Segment Start: Input data
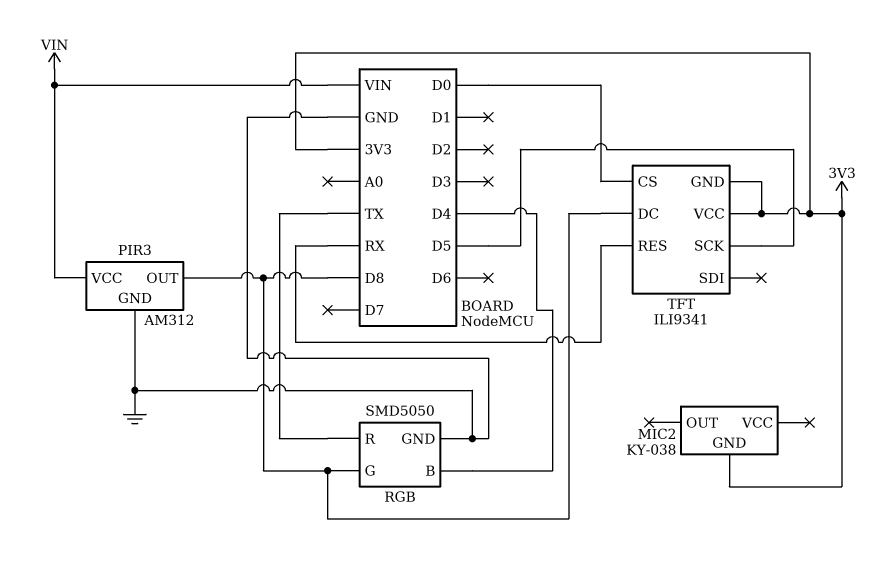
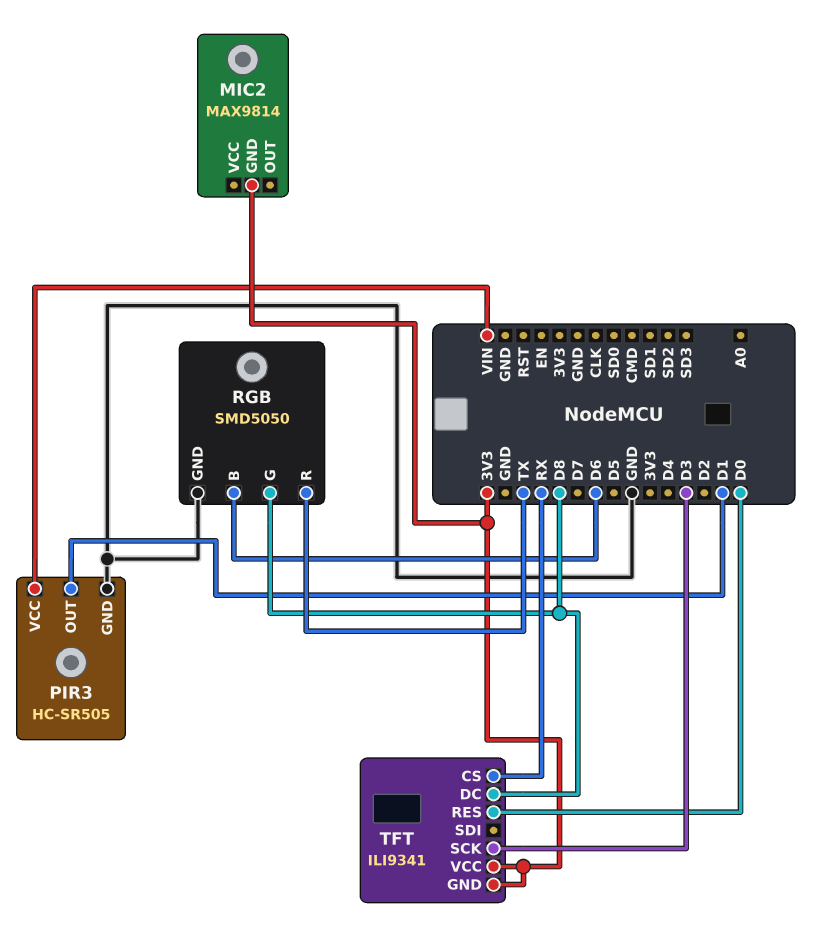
MIC2: KY-038 -> MAX9814
PIR3: AM312 -> HC-SR505
PIR3 pin OUT: D8 -> D1
RGB pin B: D4 -> D6
TFT pin CS: D0 -> RX
TFT pin RES: RX -> D0
TFT pin SCK: D5 -> D3

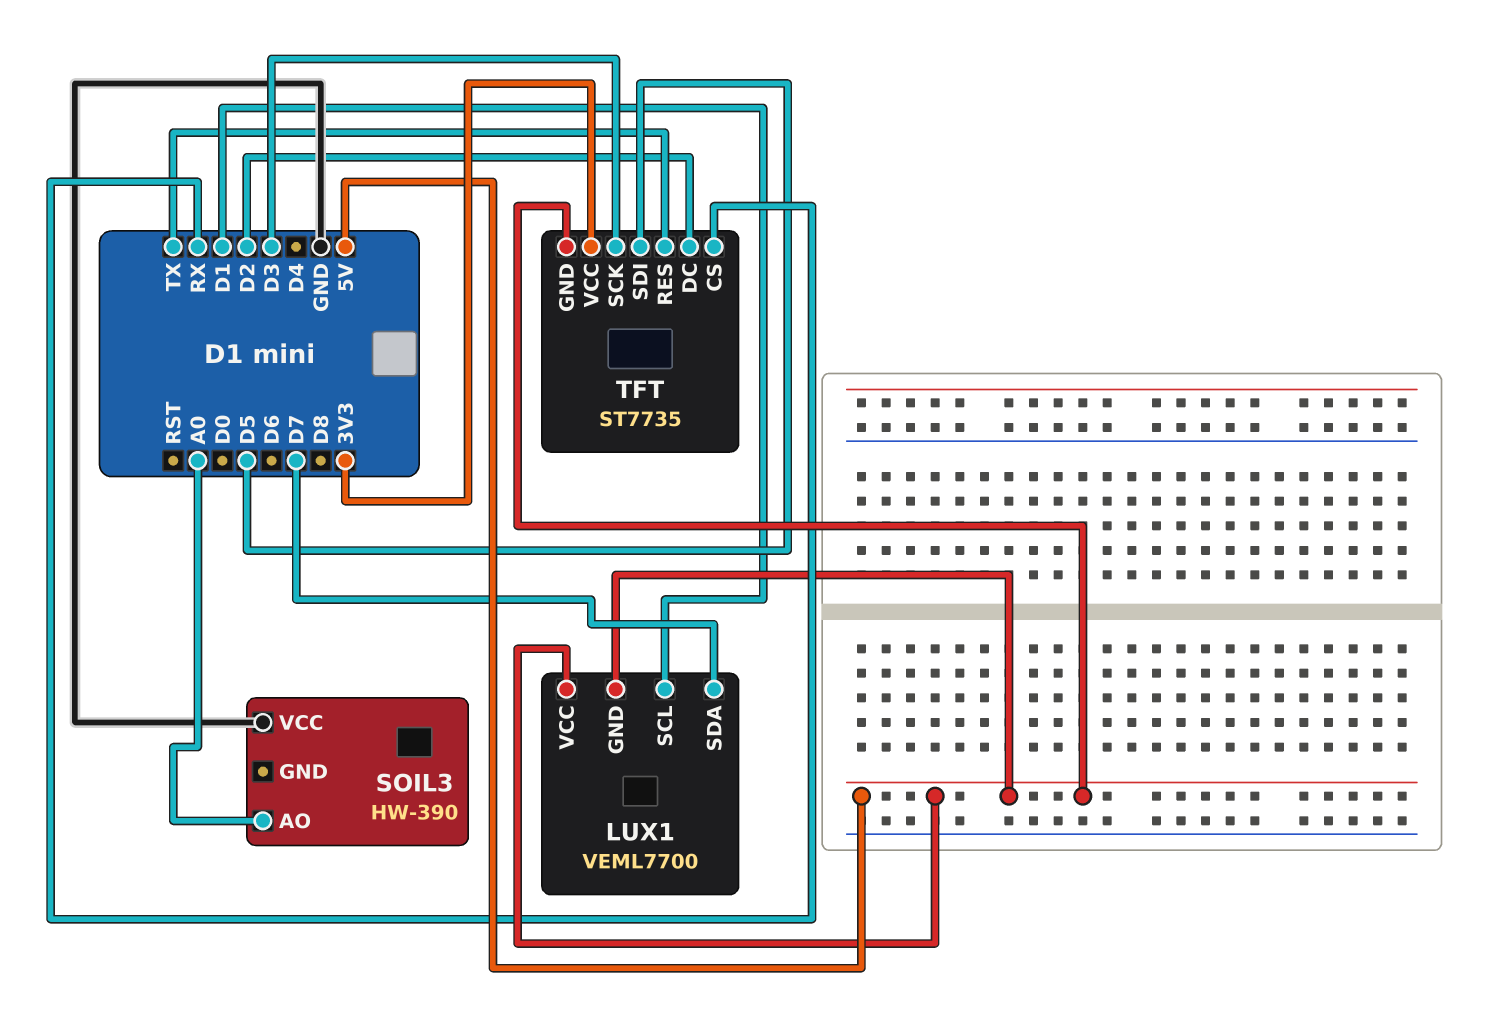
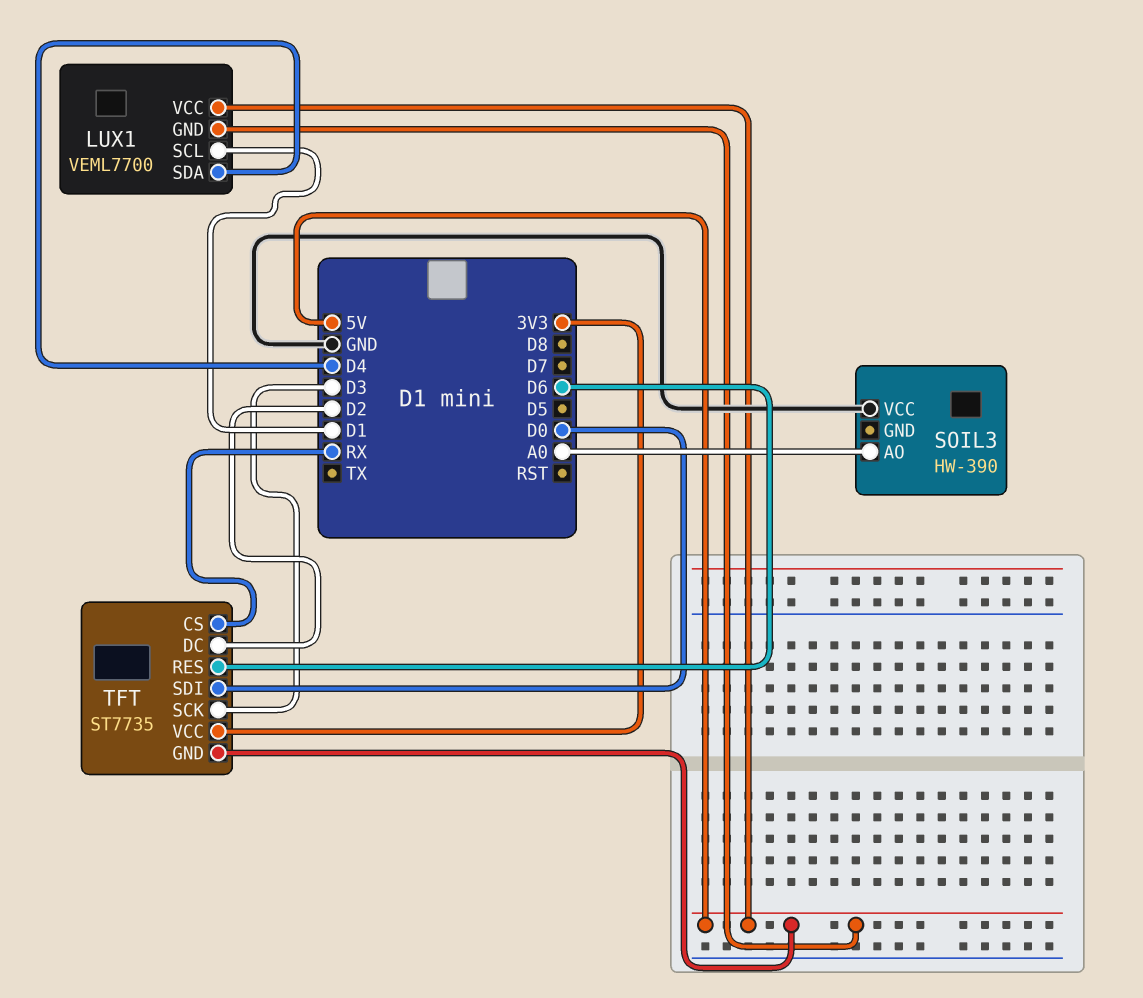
LUX1 pin SDA: D7 -> D4
TFT pin RES: TX -> D6
TFT pin SDI: D5 -> D0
Segment End: Input data
Exercise directions:
Write out the data exactly, and exclude every picture it holds.

Exercise result:
MIC2: KY-038 -> MAX9814
PIR3: AM312 -> HC-SR505
PIR3 pin OUT: D8 -> D1
RGB pin B: D4 -> D6
TFT pin CS: D0 -> RX
TFT pin RES: RX -> D0
TFT pin SCK: D5 -> D3

LUX1 pin SDA: D7 -> D4
TFT pin RES: TX -> D6
TFT pin SDI: D5 -> D0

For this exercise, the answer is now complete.